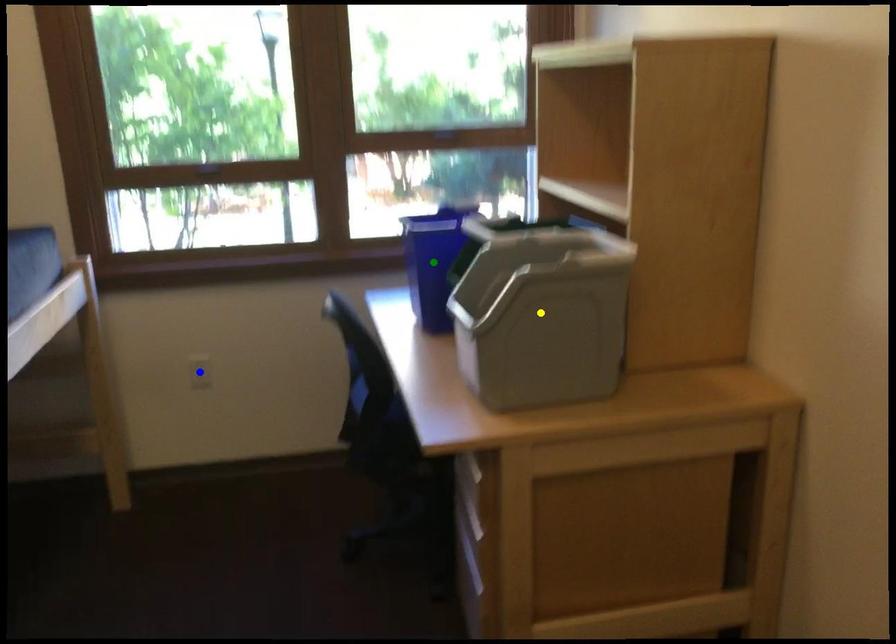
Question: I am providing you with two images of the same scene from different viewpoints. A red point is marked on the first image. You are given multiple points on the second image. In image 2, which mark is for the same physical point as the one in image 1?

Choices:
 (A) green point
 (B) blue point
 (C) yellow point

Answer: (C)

Work to complete> Write out every one of the entries above word for word, but leave out the pictures.

Response>
Question: I am providing you with two images of the same scene from different viewpoints. A red point is marked on the first image. You are given multiple points on the second image. In image 2, which mark is for the same physical point as the one in image 1?

Choices:
 (A) green point
 (B) blue point
 (C) yellow point

Answer: (C)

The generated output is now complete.